- [What the task requires]:
Which lines of the entries below run from the one holding "nothing => tree/pink (1st from left)" to the one holding "candle/yellow (1st from", inclusive? Set down exactly those lines and no others.

(Coordinate-based change listings)
---+---
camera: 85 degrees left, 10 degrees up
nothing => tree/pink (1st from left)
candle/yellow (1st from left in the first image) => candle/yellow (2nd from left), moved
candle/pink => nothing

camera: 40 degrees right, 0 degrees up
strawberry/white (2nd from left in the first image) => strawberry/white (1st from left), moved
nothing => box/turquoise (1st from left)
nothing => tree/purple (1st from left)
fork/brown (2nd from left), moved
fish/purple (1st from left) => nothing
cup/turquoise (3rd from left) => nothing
---+---
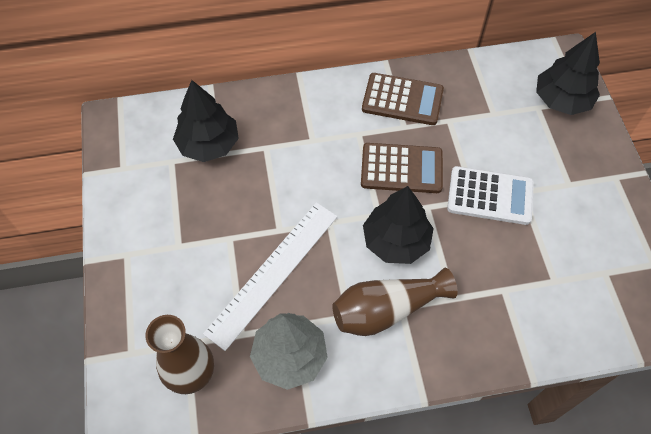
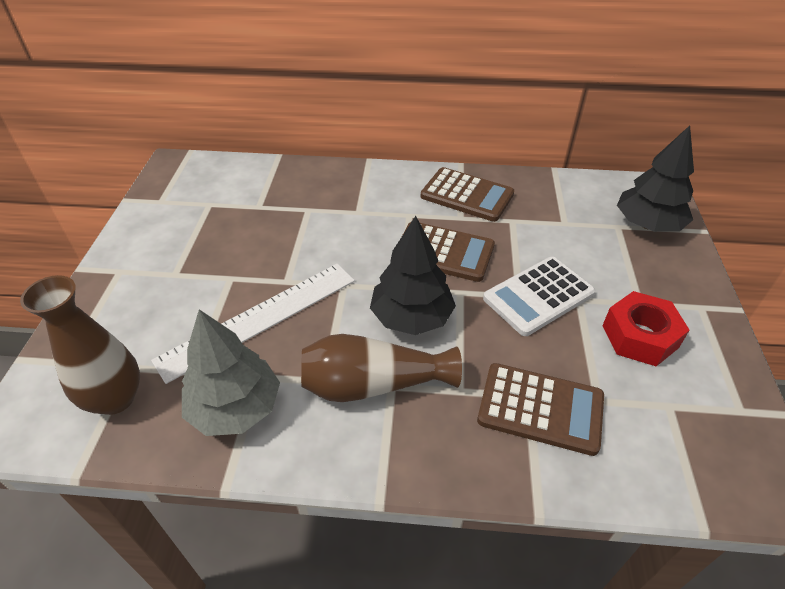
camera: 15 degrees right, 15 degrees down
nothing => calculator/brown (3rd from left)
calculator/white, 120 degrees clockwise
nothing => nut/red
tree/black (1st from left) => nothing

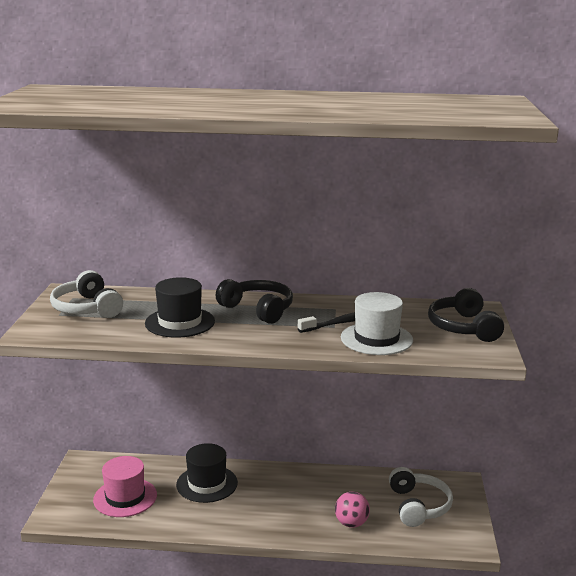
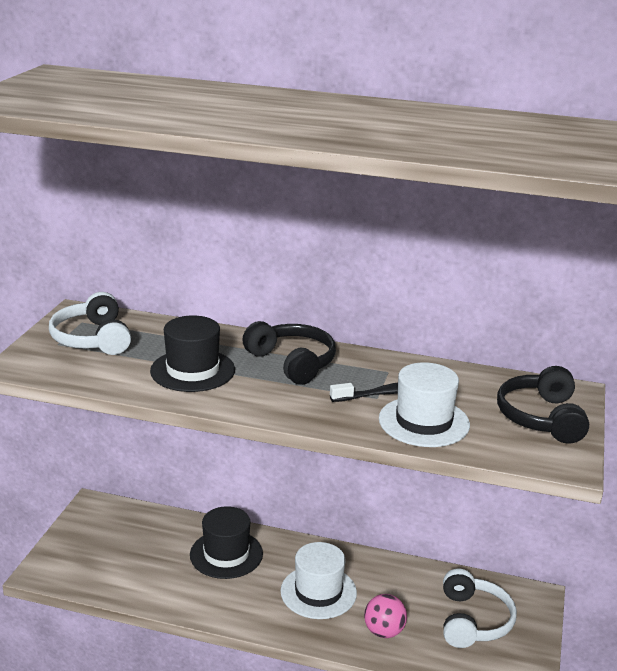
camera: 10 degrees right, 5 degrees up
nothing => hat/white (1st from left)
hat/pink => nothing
---+---
- [Result for this task]:
nothing => tree/pink (1st from left)
candle/yellow (1st from left in the first image) => candle/yellow (2nd from left), moved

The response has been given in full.